(EXERCISE MATERIALS)

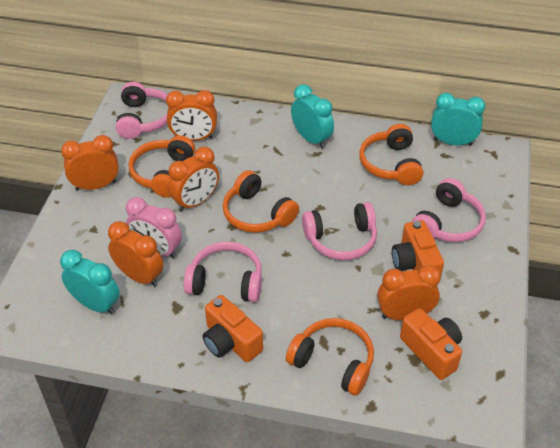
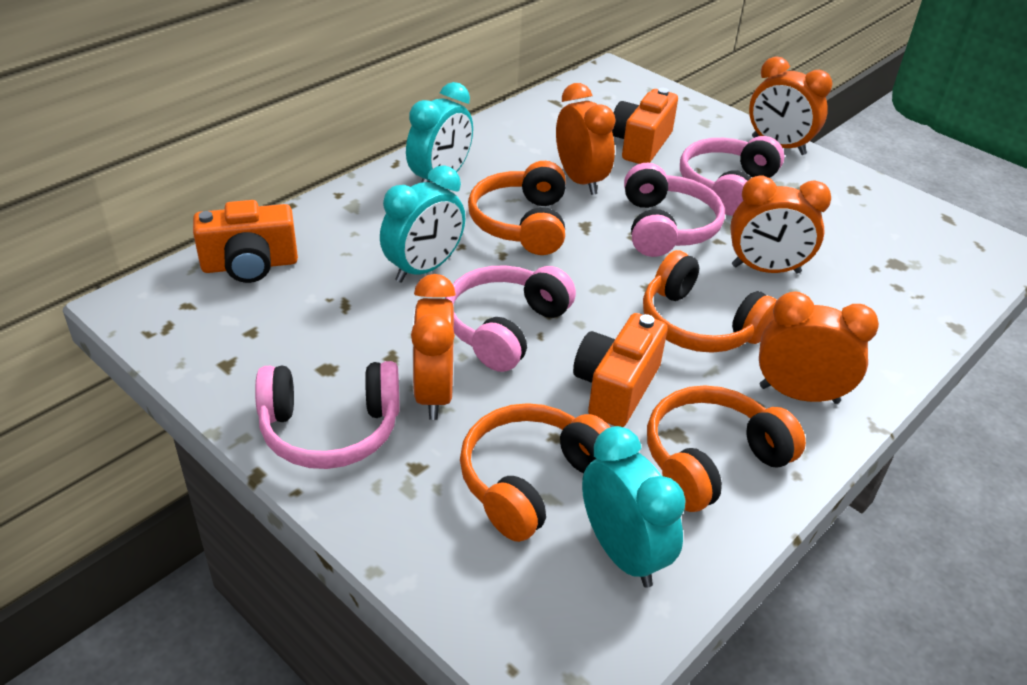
pink clock: 1 -> 0

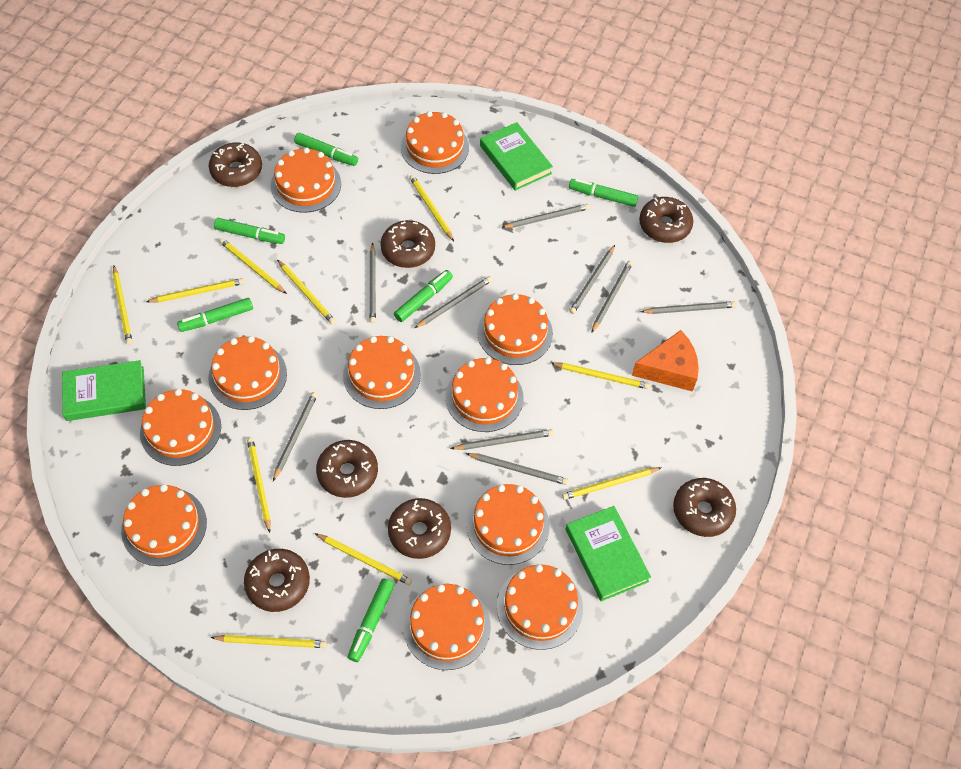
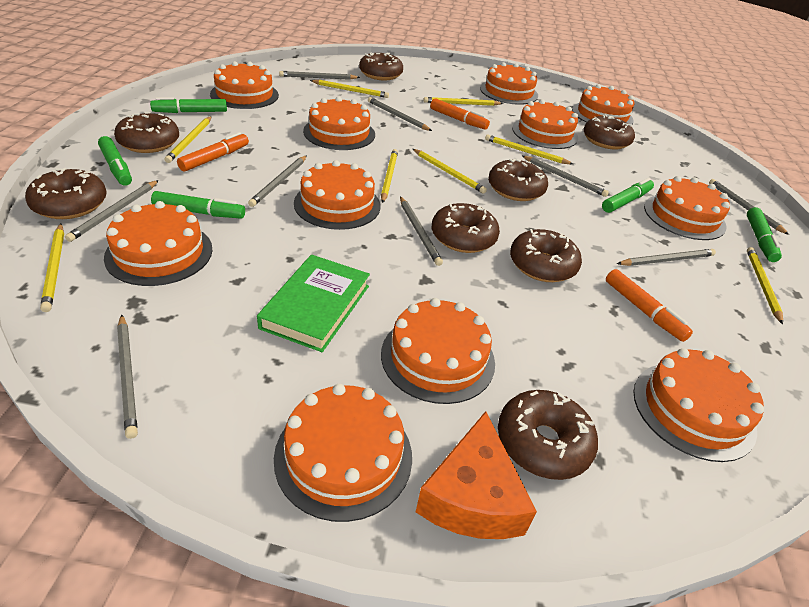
brown donut: 7 -> 8
green book: 3 -> 1
green marker: 6 -> 5
orange marker: 0 -> 3
yellow pencil: 10 -> 8

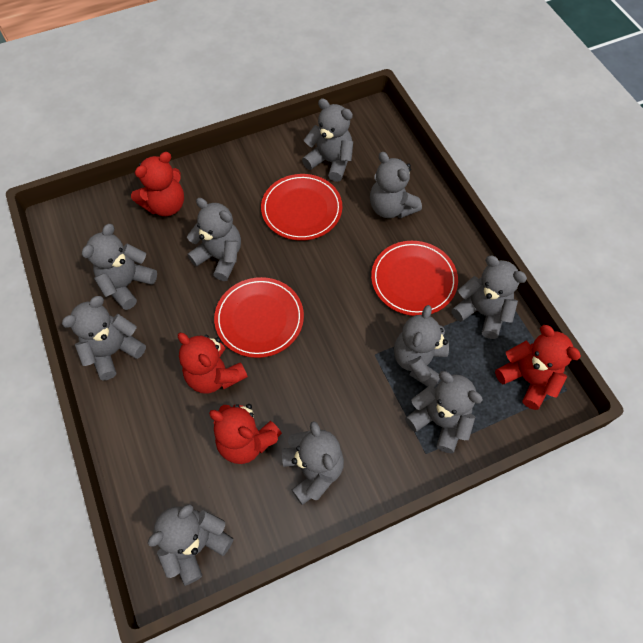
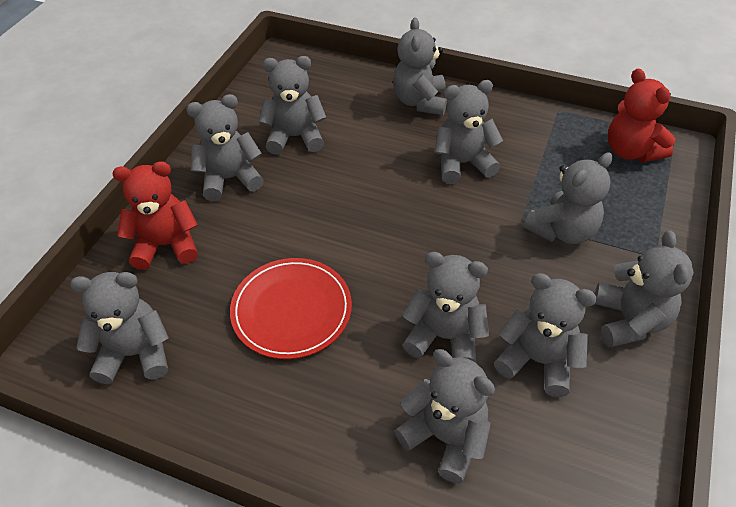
red plate: 3 -> 1
red teddy bear: 4 -> 2

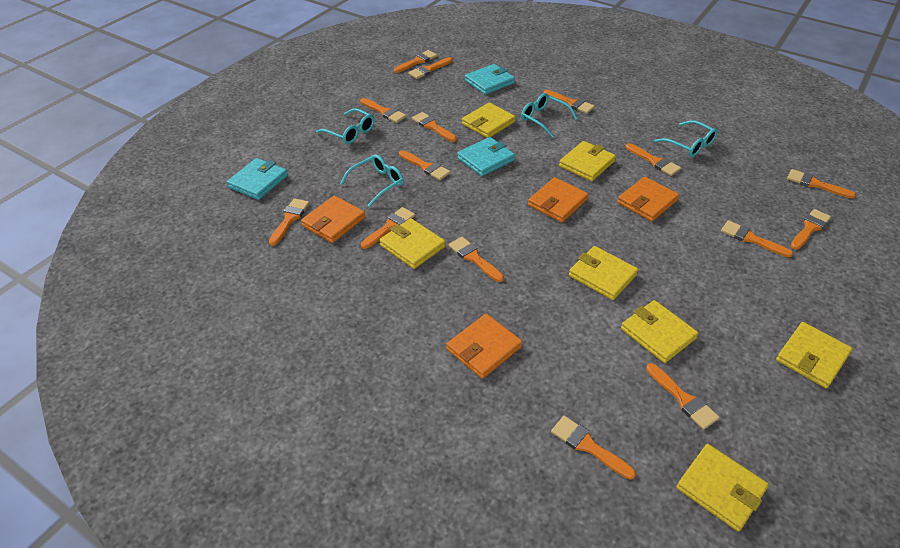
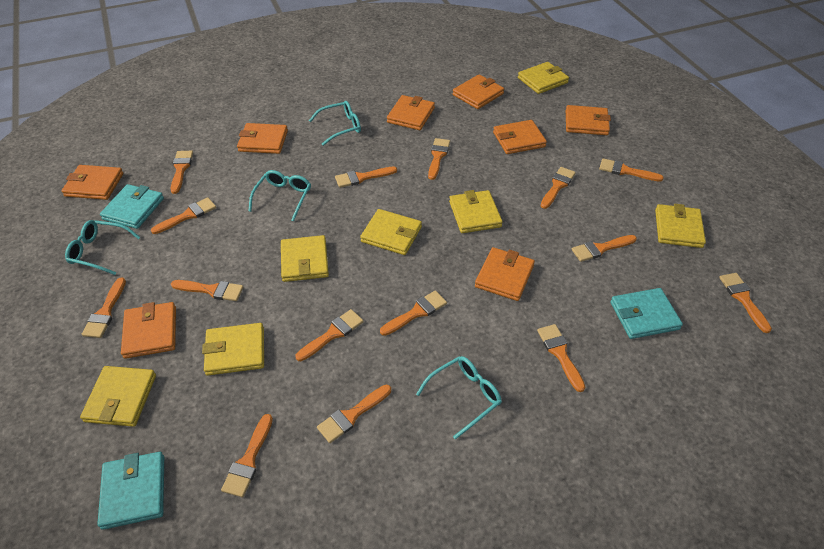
orange wallet: 4 -> 8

(End EXERCISE MATERIALS)

WHAT IS NEEDED
I'd like the entries above repeated exactly, but without any of their pictures.

ANSWER
pink clock: 1 -> 0

brown donut: 7 -> 8
green book: 3 -> 1
green marker: 6 -> 5
orange marker: 0 -> 3
yellow pencil: 10 -> 8

red plate: 3 -> 1
red teddy bear: 4 -> 2

orange wallet: 4 -> 8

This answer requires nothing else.